> **Task requirements**
Each record must be copied in full and unchanged; any image it holds is excluded.

> **Given records**
▬▬▬
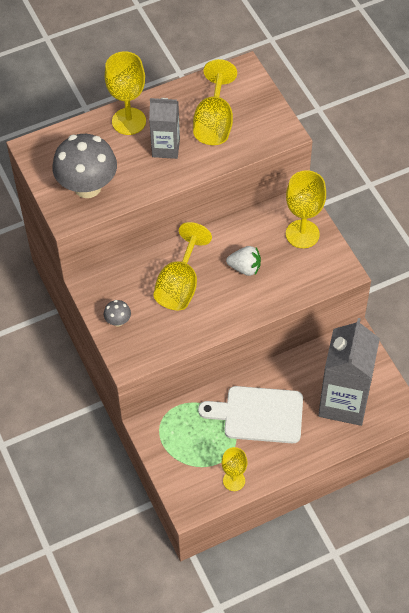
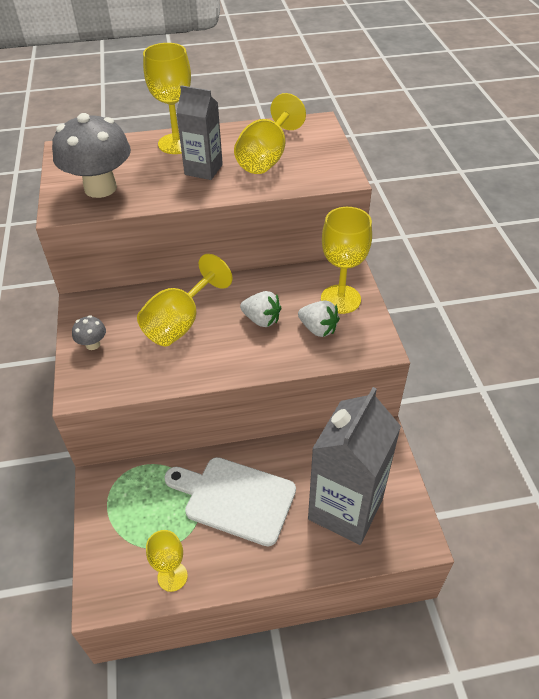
camera: 15 degrees right, 10 degrees down
(293, 266) = (318, 329): none -> white strawberry

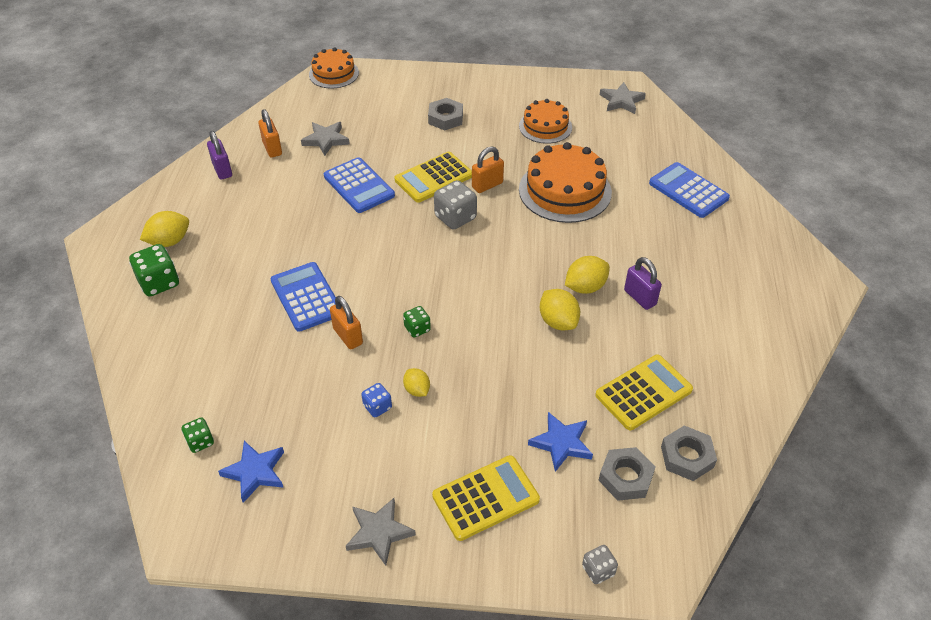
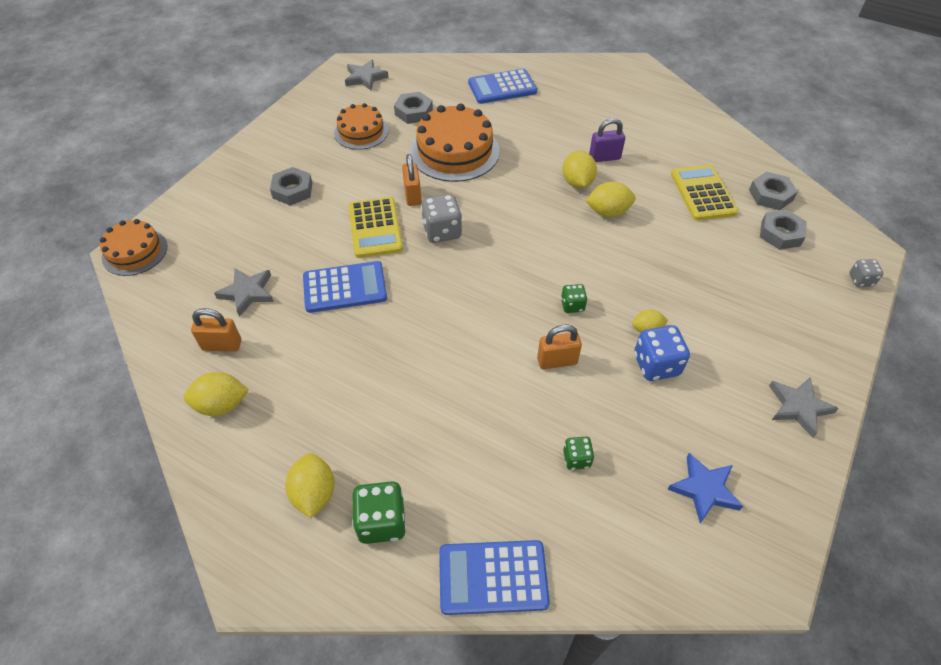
camera: 65 degrees left, 5 degrees up
(200, 442) = (648, 532): green dice -> green dice (576, 459)
(222, 170) = (222, 405): purple padlock -> yellow lemon
(306, 297) = (485, 380): blue calculator -> blue calculator (493, 577)
(377, 407) = (656, 365): blue dice -> blue dice, size x1.73
(485, 498) = (779, 322): yellow calculator -> none
(561, 443) = (737, 257): blue star -> none
(599, 147) = (413, 112): none -> grey nut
▬▬▬
> **Exercise solution**
camera: 15 degrees right, 10 degrees down
(293, 266) = (318, 329): none -> white strawberry

camera: 65 degrees left, 5 degrees up
(200, 442) = (648, 532): green dice -> green dice (576, 459)
(222, 170) = (222, 405): purple padlock -> yellow lemon
(306, 297) = (485, 380): blue calculator -> blue calculator (493, 577)
(377, 407) = (656, 365): blue dice -> blue dice, size x1.73
(485, 498) = (779, 322): yellow calculator -> none
(561, 443) = (737, 257): blue star -> none
(599, 147) = (413, 112): none -> grey nut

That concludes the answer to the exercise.